#### [WORK TO DO]
Return every line of the records below that contains the string "treble", copying each line in full.

──────── EXERCISE MATERIALS ────────

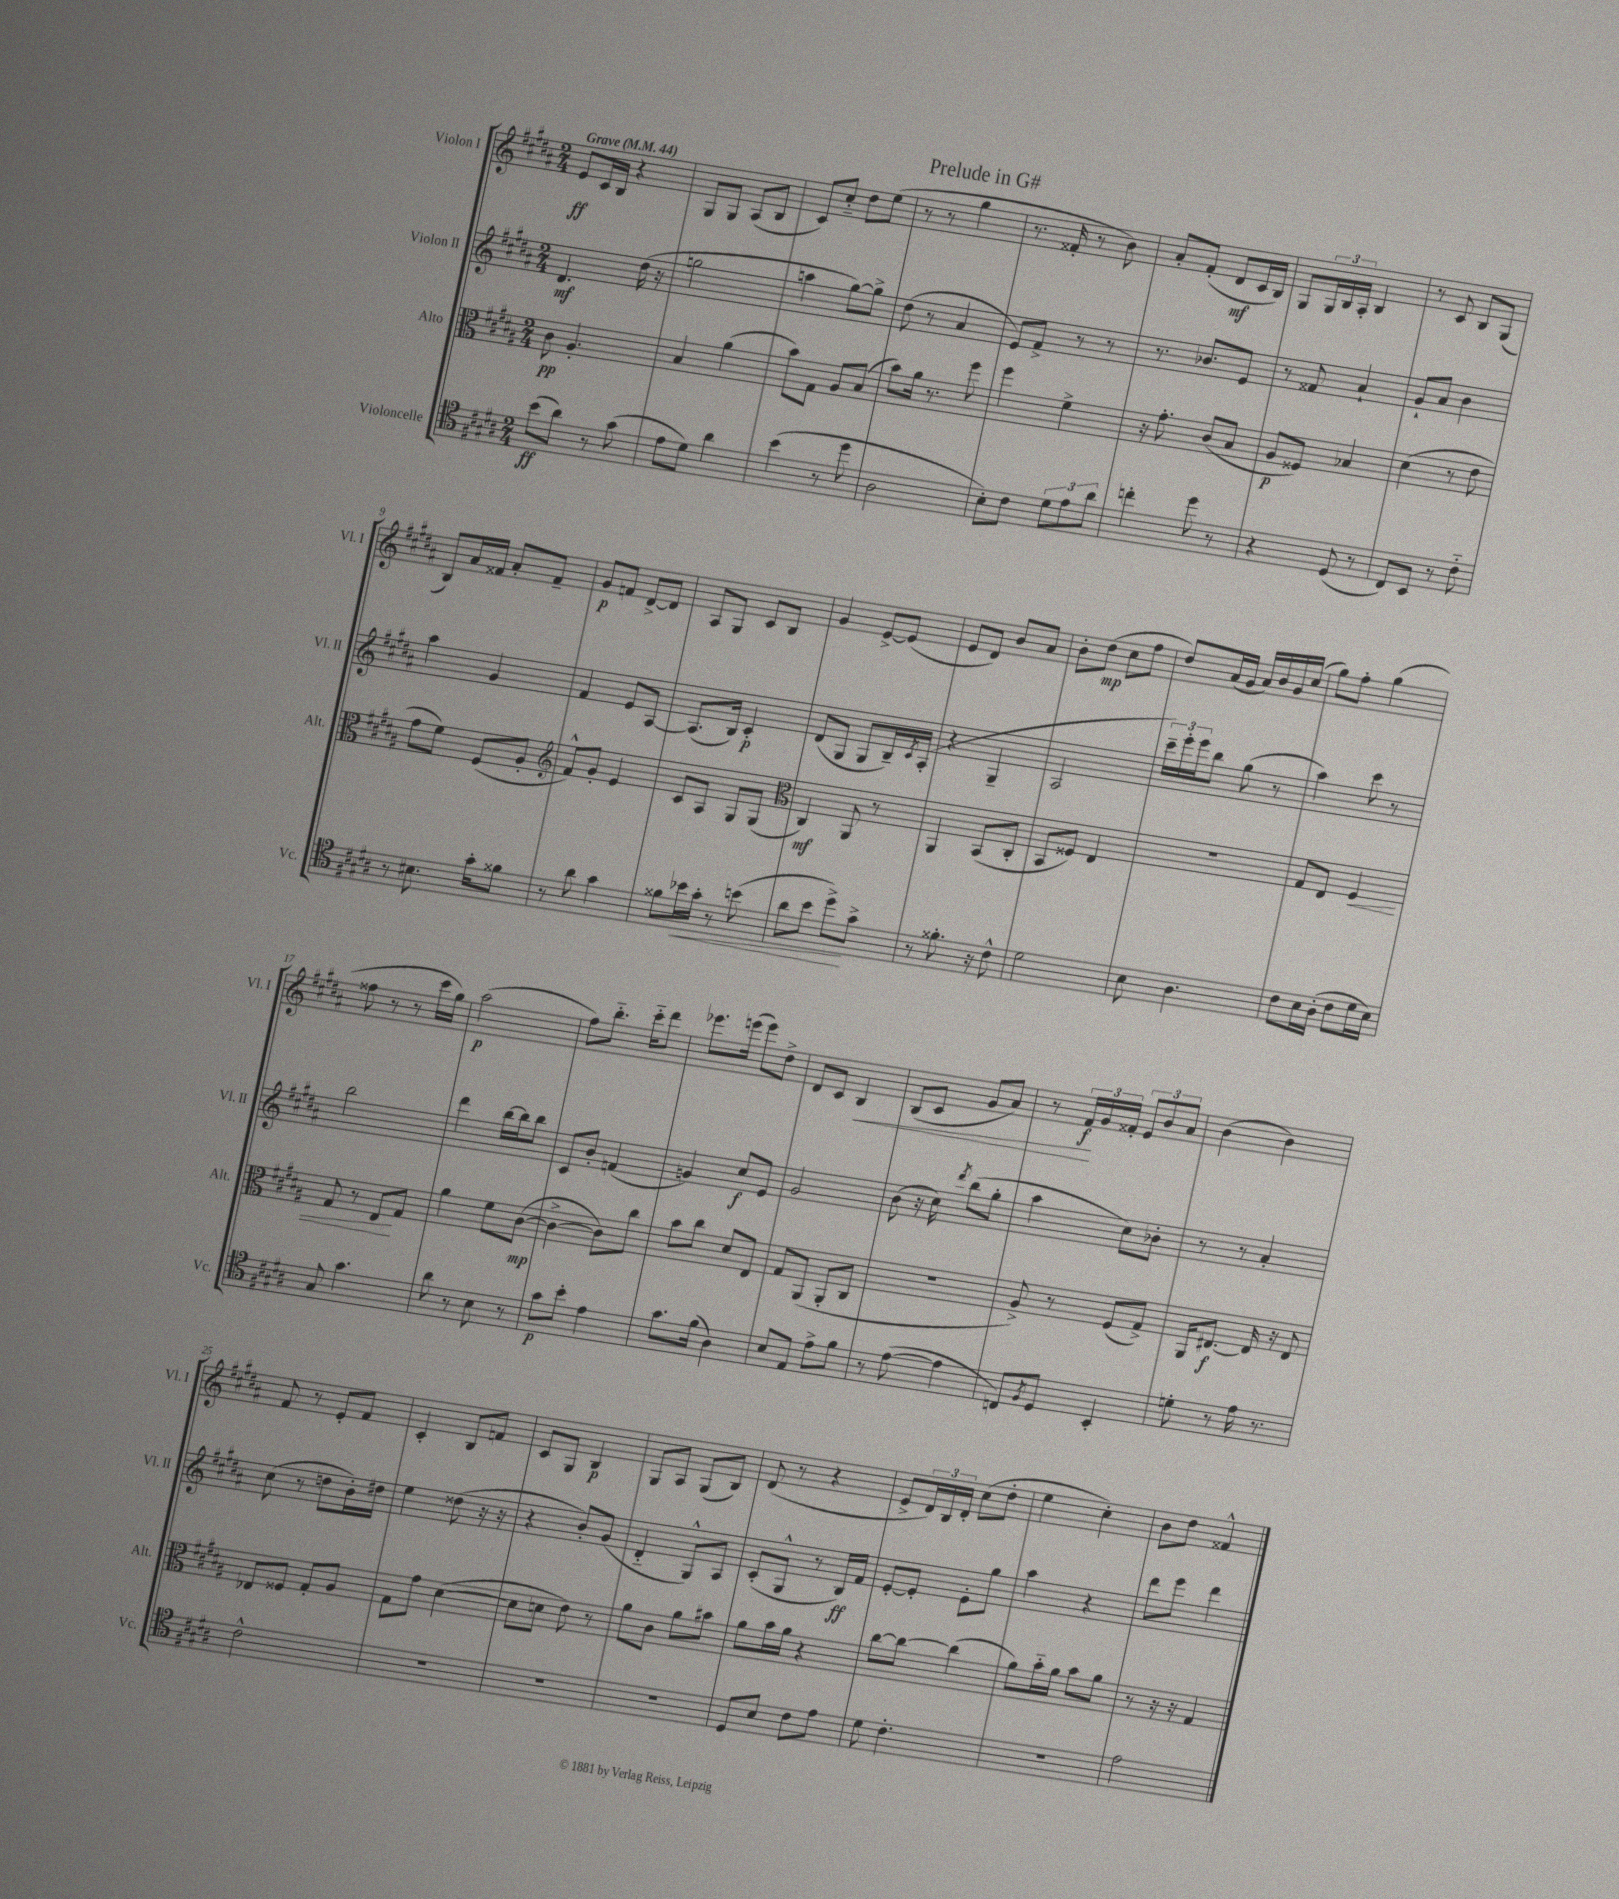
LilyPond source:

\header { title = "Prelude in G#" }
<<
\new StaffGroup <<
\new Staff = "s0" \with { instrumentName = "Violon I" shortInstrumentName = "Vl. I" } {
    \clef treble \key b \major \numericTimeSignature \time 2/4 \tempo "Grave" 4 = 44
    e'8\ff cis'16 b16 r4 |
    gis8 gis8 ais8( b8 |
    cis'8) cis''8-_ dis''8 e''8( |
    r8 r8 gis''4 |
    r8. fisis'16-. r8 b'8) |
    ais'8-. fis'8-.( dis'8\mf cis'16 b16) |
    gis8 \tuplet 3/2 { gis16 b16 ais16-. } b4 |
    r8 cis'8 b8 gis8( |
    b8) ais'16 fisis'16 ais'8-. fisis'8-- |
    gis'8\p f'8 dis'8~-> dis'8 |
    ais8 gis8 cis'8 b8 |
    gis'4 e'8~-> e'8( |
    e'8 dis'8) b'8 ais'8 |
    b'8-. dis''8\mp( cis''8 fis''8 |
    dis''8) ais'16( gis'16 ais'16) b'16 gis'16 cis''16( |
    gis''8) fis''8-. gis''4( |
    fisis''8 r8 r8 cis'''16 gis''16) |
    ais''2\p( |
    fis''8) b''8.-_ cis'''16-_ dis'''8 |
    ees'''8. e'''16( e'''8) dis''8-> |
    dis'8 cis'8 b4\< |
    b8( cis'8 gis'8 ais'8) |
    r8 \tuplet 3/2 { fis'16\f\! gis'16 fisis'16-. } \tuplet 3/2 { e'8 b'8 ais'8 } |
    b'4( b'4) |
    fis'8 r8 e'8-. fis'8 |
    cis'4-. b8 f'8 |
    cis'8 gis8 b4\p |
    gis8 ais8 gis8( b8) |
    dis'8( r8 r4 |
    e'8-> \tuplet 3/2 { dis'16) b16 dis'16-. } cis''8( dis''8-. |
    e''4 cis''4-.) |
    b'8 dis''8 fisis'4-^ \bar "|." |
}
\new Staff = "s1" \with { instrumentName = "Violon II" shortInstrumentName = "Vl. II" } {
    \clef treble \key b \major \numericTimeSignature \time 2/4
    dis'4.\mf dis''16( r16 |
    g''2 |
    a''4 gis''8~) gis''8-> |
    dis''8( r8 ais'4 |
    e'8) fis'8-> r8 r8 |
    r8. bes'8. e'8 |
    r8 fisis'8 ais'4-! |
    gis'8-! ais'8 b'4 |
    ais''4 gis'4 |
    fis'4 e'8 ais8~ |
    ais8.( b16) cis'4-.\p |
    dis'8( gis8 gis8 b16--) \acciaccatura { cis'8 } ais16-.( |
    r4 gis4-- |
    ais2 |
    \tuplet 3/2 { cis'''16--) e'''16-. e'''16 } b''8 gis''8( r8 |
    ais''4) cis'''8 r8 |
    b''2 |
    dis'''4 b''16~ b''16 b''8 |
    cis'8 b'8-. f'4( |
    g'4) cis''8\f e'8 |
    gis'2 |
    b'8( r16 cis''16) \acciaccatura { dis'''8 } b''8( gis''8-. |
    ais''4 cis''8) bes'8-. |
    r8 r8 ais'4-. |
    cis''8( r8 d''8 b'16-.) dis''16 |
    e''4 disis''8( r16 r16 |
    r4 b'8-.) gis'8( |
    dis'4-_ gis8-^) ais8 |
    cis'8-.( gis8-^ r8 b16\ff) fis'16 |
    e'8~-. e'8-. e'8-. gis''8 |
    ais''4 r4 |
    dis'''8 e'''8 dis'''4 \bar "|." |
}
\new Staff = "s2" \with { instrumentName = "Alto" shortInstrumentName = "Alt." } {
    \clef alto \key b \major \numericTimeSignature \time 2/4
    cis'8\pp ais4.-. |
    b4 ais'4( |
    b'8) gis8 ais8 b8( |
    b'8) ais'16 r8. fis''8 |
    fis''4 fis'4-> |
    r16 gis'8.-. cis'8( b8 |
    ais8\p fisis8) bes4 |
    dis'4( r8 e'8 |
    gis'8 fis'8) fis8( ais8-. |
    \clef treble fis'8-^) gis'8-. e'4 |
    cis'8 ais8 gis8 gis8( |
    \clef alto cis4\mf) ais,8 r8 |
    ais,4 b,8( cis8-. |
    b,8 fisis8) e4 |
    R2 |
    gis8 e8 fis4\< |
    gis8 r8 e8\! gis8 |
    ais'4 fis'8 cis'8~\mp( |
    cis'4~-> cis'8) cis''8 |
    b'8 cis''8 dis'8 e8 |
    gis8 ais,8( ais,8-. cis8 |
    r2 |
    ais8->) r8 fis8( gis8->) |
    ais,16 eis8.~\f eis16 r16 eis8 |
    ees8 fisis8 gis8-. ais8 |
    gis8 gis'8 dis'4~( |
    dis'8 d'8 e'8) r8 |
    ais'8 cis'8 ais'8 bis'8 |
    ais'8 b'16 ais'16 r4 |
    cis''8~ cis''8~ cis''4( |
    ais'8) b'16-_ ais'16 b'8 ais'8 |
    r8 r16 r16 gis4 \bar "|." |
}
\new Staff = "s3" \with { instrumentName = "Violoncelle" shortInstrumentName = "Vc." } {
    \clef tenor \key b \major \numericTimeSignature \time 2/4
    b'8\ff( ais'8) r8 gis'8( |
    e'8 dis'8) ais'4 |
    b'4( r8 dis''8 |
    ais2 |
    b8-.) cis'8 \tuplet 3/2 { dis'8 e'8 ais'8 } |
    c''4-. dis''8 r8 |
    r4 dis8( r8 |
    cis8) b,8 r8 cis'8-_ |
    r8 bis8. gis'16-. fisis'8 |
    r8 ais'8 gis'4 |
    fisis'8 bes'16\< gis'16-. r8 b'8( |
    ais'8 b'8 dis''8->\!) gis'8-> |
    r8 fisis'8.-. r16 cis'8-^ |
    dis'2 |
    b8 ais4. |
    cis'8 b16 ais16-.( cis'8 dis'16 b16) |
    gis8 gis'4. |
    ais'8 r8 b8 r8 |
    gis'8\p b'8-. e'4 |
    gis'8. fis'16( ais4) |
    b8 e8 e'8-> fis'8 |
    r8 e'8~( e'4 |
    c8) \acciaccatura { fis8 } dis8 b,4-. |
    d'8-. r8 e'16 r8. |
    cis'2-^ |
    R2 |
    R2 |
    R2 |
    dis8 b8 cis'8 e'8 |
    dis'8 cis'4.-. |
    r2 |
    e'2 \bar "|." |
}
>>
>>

────────

#### [RESULT]
    \clef treble \key b \major \numericTimeSignature \time 2/4 \tempo "Grave" 4 = 44
    \clef treble \key b \major \numericTimeSignature \time 2/4
    \clef treble fis'8-^) gis'8-. e'4 |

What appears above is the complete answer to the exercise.